» **Task objective**:
A letter-for-letter copy of the listing is required, with no pictures in it.

» **Recorded data**:
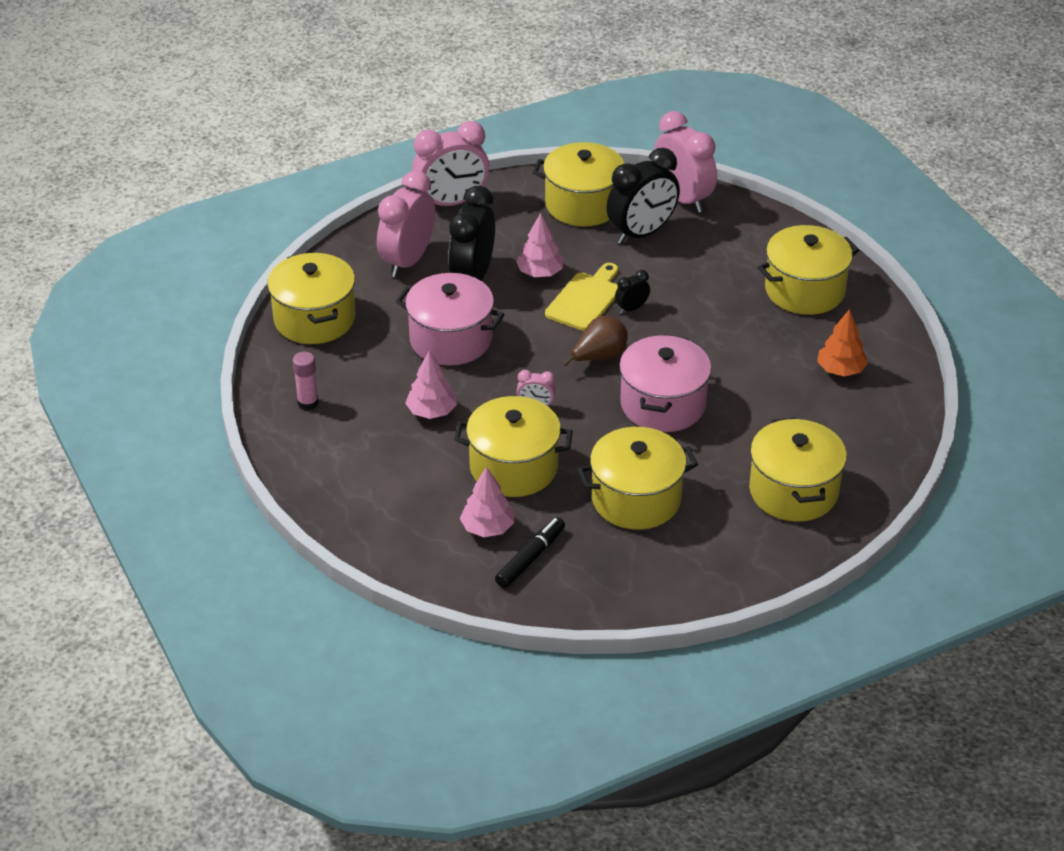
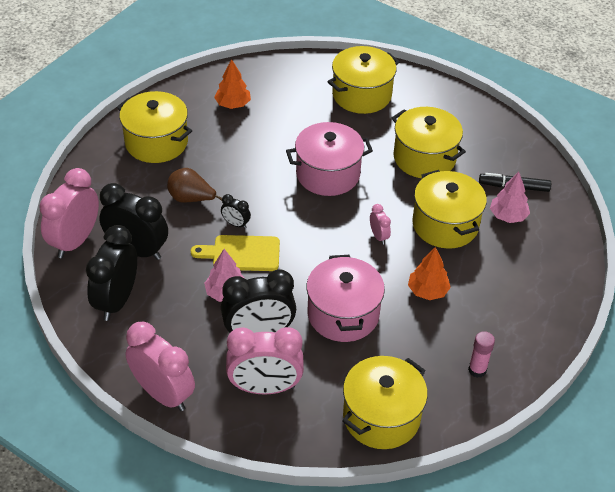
camera: 120 degrees left, 5 degrees up
(431, 411) = (427, 291): pink tree -> orange tree
(583, 204) = (117, 300): yellow pot -> black clock
(599, 357) = (302, 222): brown pear -> brown pear (191, 199)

» **Solved problem**:
camera: 120 degrees left, 5 degrees up
(431, 411) = (427, 291): pink tree -> orange tree
(583, 204) = (117, 300): yellow pot -> black clock
(599, 357) = (302, 222): brown pear -> brown pear (191, 199)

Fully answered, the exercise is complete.